* _Task item_: Nothing outside the stretch is wanted. Repeat exactly the lines of the listing below from the one that contains "camera: 10 degrees left, 5 degrees up" through the one that contains "(696, 471) = (618, 440): brown", both ends included.

* _Material supplied_:
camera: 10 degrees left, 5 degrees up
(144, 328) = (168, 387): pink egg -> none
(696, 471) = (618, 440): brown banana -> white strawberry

* * *

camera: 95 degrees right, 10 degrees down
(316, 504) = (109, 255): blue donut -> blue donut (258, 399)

* _Output below_:
camera: 10 degrees left, 5 degrees up
(144, 328) = (168, 387): pink egg -> none
(696, 471) = (618, 440): brown banana -> white strawberry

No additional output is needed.